* [Directions] Please write the listing below out again exactly, leaving every picture behind.

### Information supplied

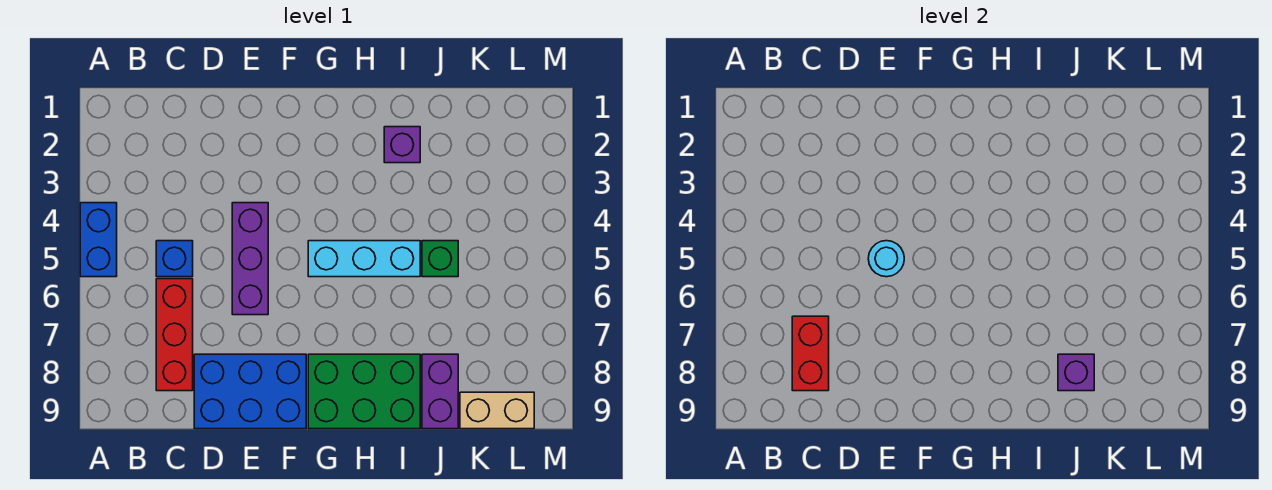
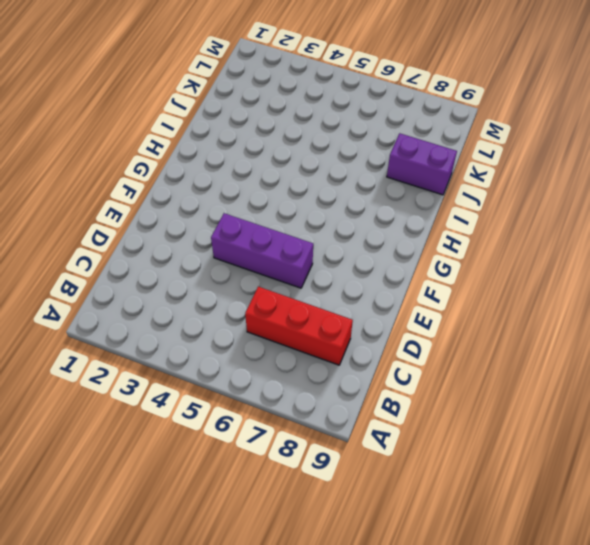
none -> blue brick A4:A5 level 1
none -> blue brick C5 level 1
none -> blue brick D8:F9 level 1

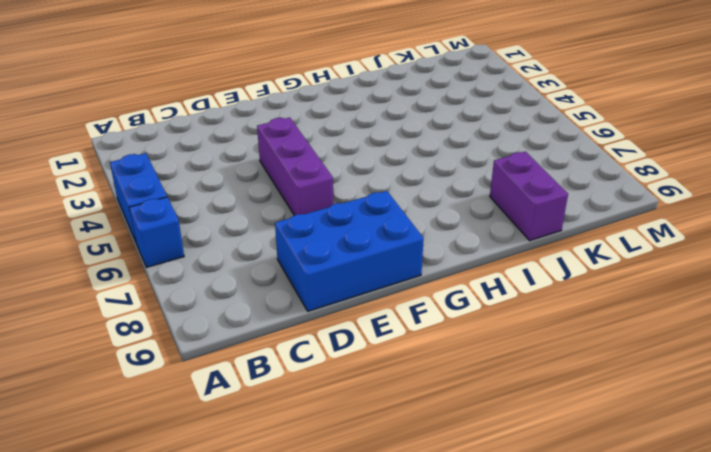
blue brick A6 level 1 -> blue brick C5 level 1
none -> red brick C6:C8 level 1
none -> cyan brick G5:I5 level 1
none -> green brick G8:I9 level 1

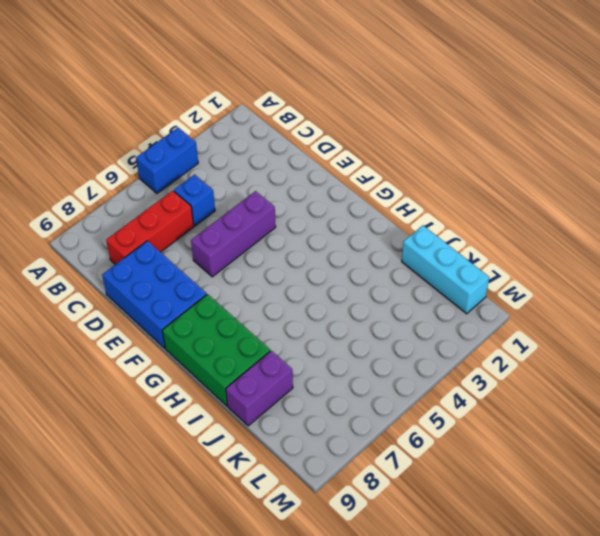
cyan brick J1:L1 level 1 -> cyan brick G5:I5 level 1
none -> purple brick I2 level 1
none -> green brick J5 level 1
none -> tan brick K9:L9 level 1

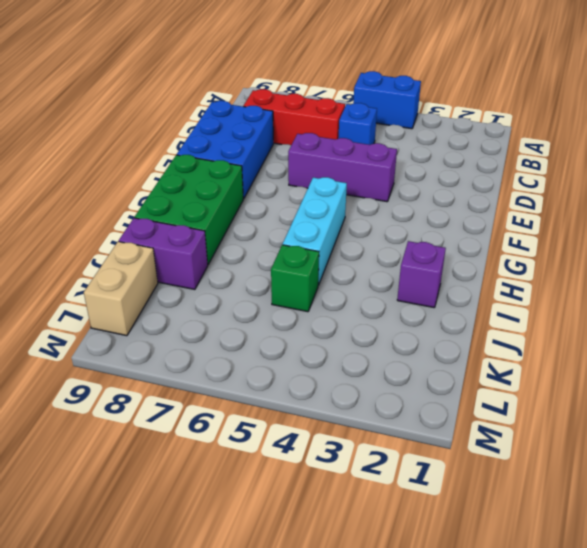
none -> red brick C7:C8 level 2
none -> cyan round brick E5 level 2
none -> purple brick J8 level 2

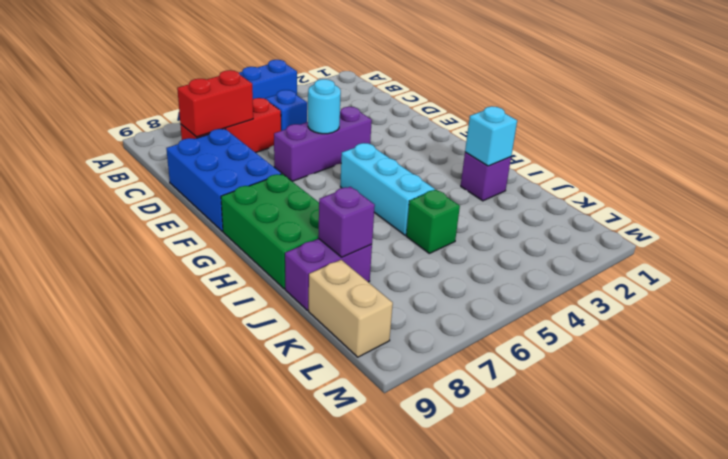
cyan brick I2 level 2 -> none

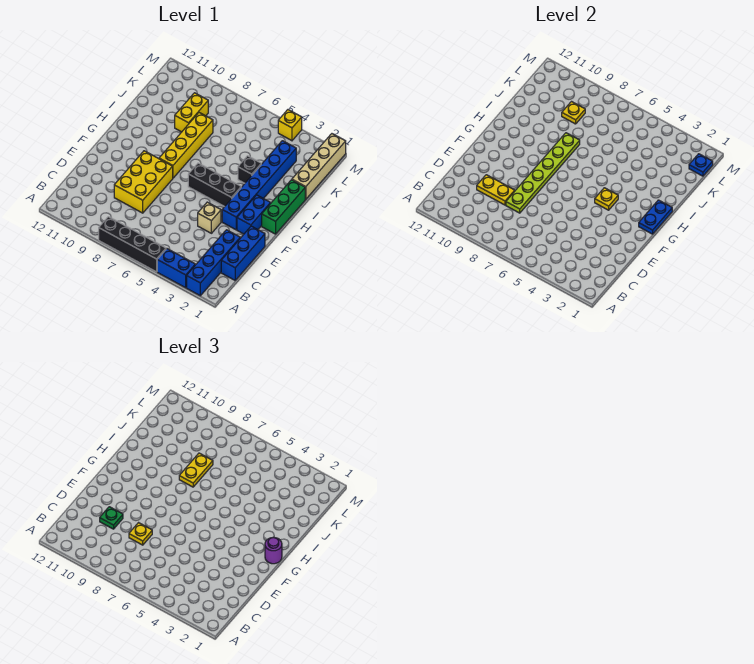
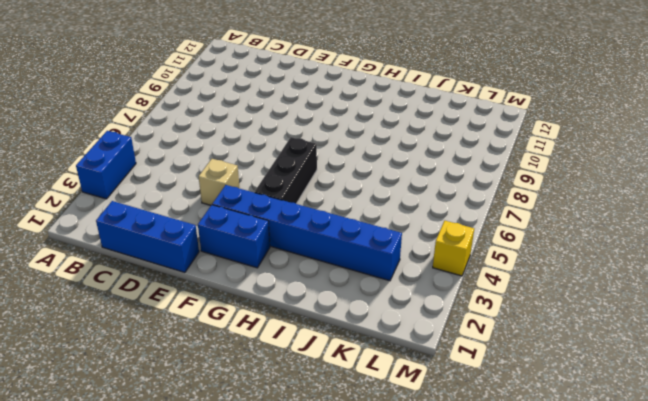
none -> blue brick A2:D2 level 1
none -> black brick A5:A8 level 1
none -> yellow brick D8:F9 level 1

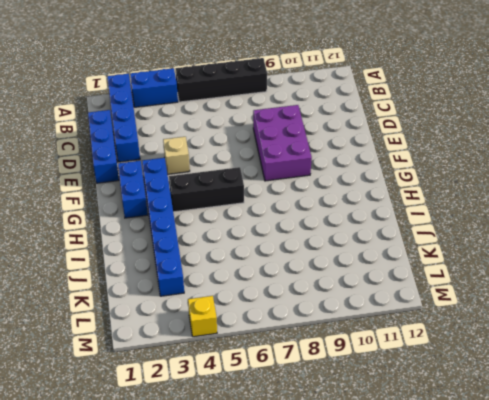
purple brick D8:F9 level 1 -> yellow brick D8:F9 level 1
none -> green brick G1:I1 level 1
none -> yellow brick G8:J8 level 1
none -> black brick I4 level 1

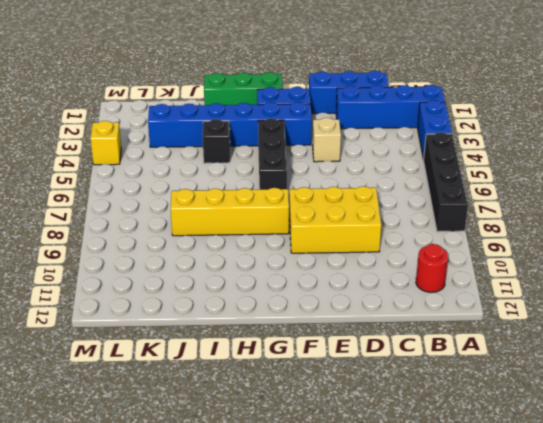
red round brick B11 level 1 -> none
none -> tan brick J1:M1 level 1
none -> yellow brick J9:K9 level 1
none -> lime plate D8:I8 level 2

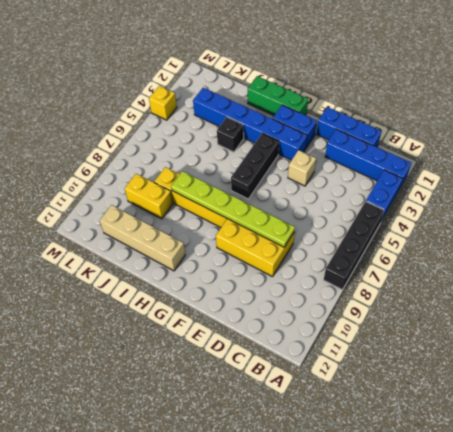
tan brick H11:K11 level 1 -> tan brick J1:M1 level 1
none -> yellow plate D9:D10 level 2
none -> blue plate G1:H1 level 2
none -> yellow plate G4 level 2

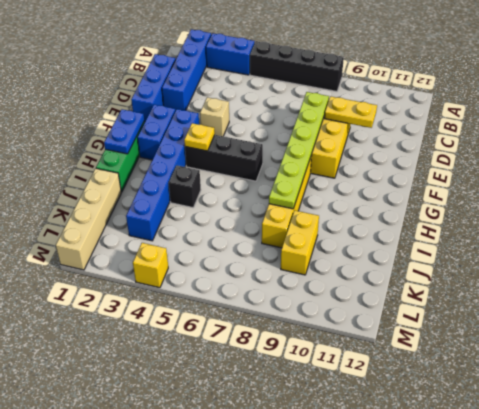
none -> yellow plate K9 level 2
none -> blue plate L1 level 2
none -> yellow plate D8 level 3

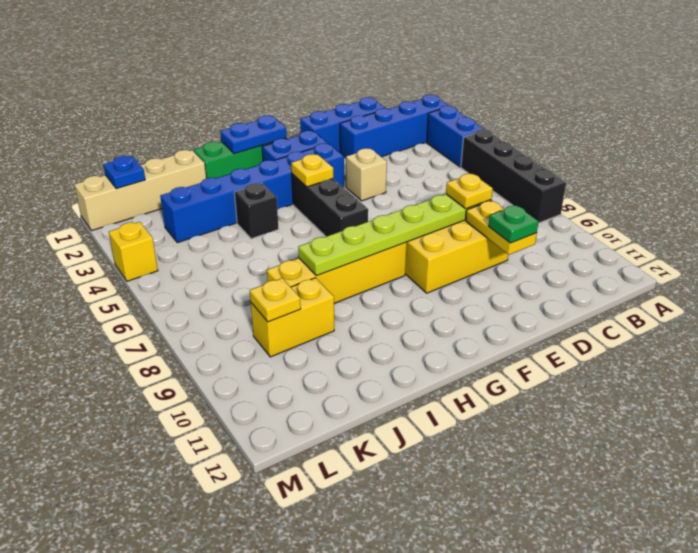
none -> purple round brick G1 level 3
none -> yellow plate I8:J8 level 3

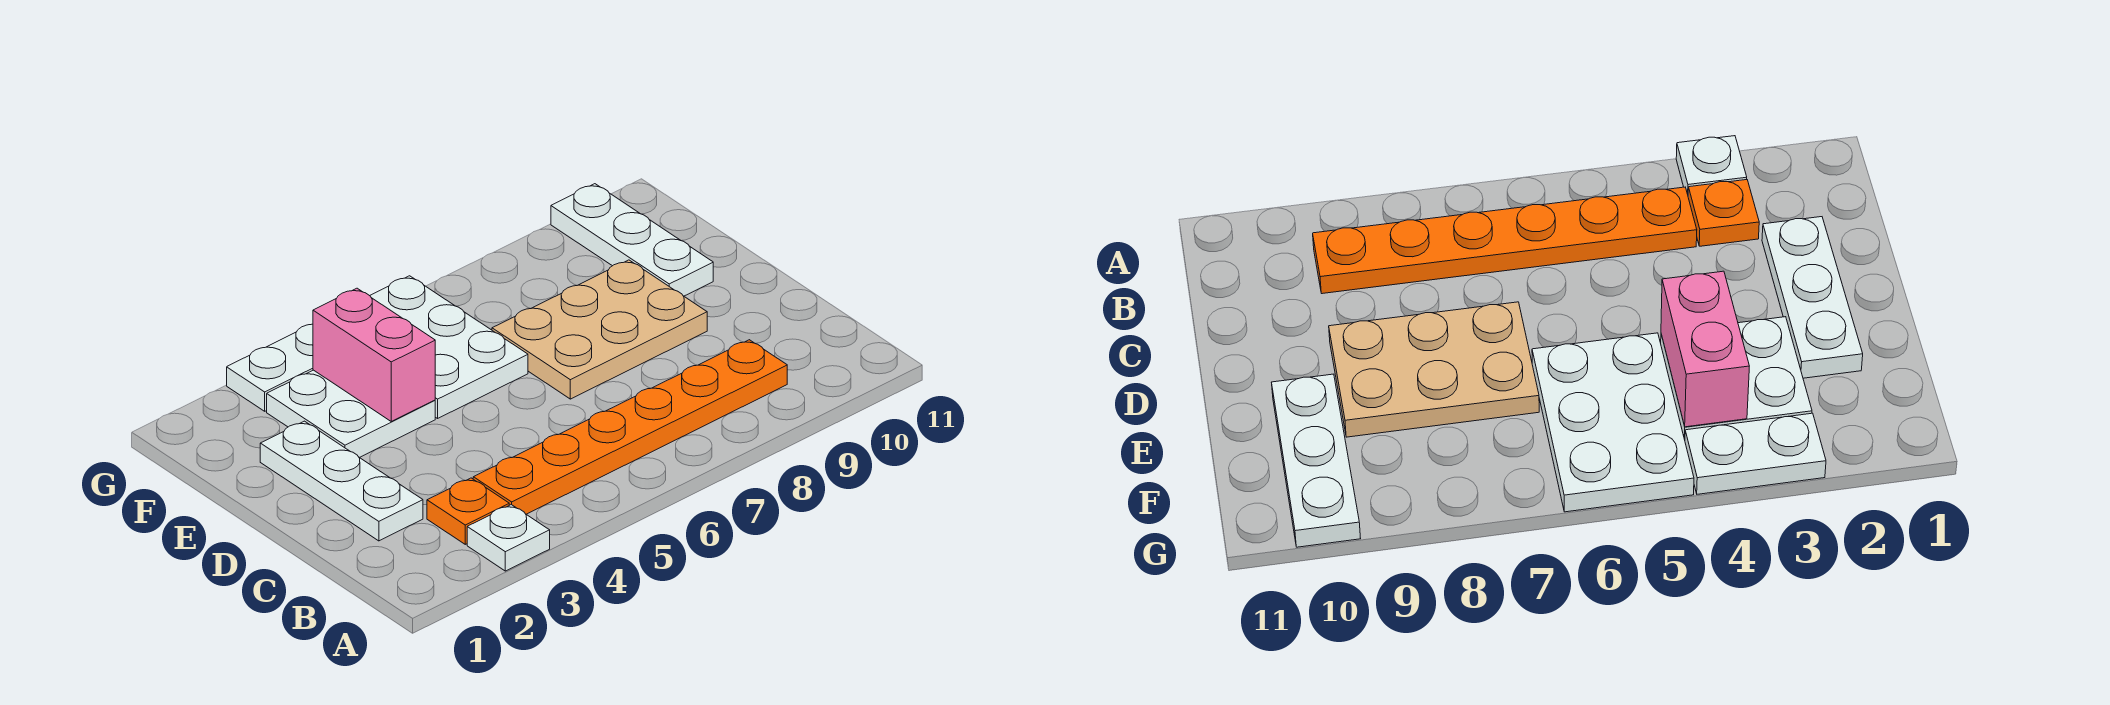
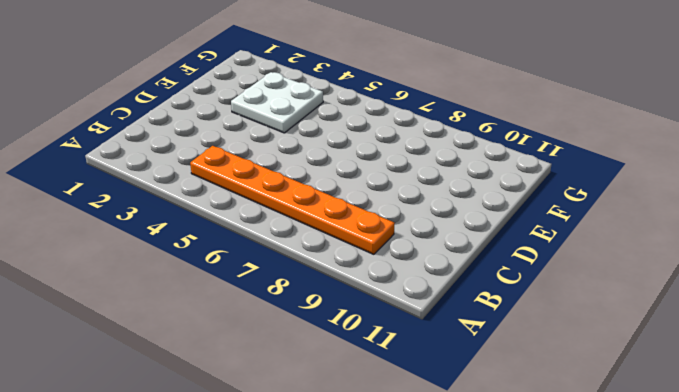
none -> white plate A3 level 1
none -> orange plate B3 level 1

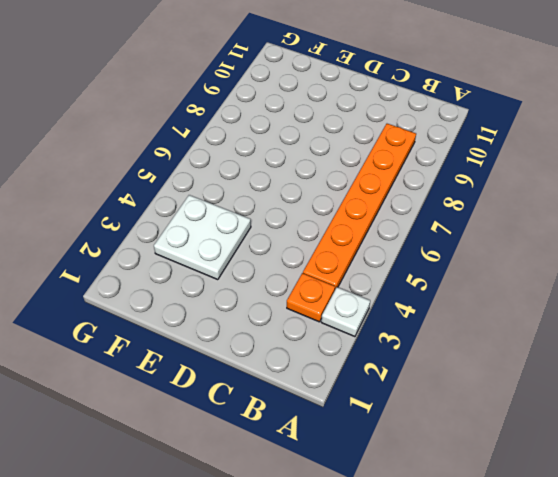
none -> white plate C2:E2 level 1
none -> tan plate D7:E9 level 1

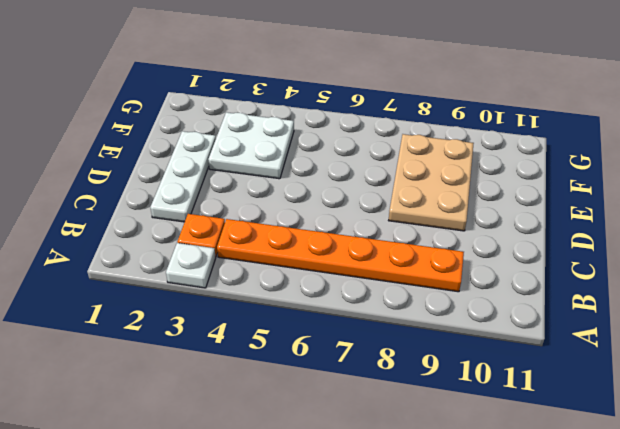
tan plate D8:F9 level 1 -> tan plate D7:E9 level 1
none -> white plate E5:G6 level 1
none -> white plate E10:G10 level 1

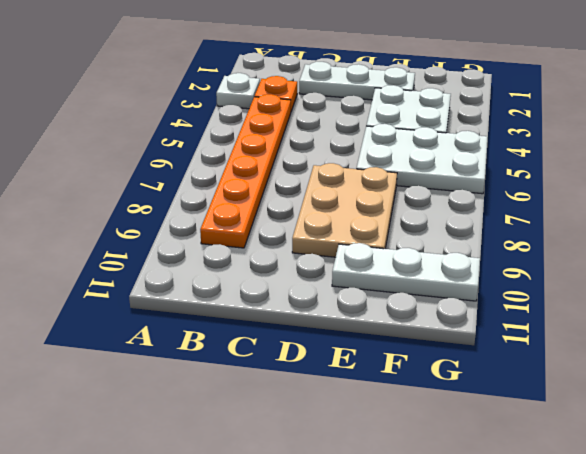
none -> white plate G3:G4 level 1
none -> pink brick E4:F4 level 2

######

* [Solution]
none -> blue brick A4:A5 level 1
none -> blue brick C5 level 1
none -> blue brick D8:F9 level 1

blue brick A6 level 1 -> blue brick C5 level 1
none -> red brick C6:C8 level 1
none -> cyan brick G5:I5 level 1
none -> green brick G8:I9 level 1

cyan brick J1:L1 level 1 -> cyan brick G5:I5 level 1
none -> purple brick I2 level 1
none -> green brick J5 level 1
none -> tan brick K9:L9 level 1

none -> red brick C7:C8 level 2
none -> cyan round brick E5 level 2
none -> purple brick J8 level 2

cyan brick I2 level 2 -> none

none -> blue brick A2:D2 level 1
none -> black brick A5:A8 level 1
none -> yellow brick D8:F9 level 1

purple brick D8:F9 level 1 -> yellow brick D8:F9 level 1
none -> green brick G1:I1 level 1
none -> yellow brick G8:J8 level 1
none -> black brick I4 level 1

red round brick B11 level 1 -> none
none -> tan brick J1:M1 level 1
none -> yellow brick J9:K9 level 1
none -> lime plate D8:I8 level 2

tan brick H11:K11 level 1 -> tan brick J1:M1 level 1
none -> yellow plate D9:D10 level 2
none -> blue plate G1:H1 level 2
none -> yellow plate G4 level 2

none -> yellow plate K9 level 2
none -> blue plate L1 level 2
none -> yellow plate D8 level 3

none -> purple round brick G1 level 3
none -> yellow plate I8:J8 level 3

none -> white plate A3 level 1
none -> orange plate B3 level 1

none -> white plate C2:E2 level 1
none -> tan plate D7:E9 level 1

tan plate D8:F9 level 1 -> tan plate D7:E9 level 1
none -> white plate E5:G6 level 1
none -> white plate E10:G10 level 1

none -> white plate G3:G4 level 1
none -> pink brick E4:F4 level 2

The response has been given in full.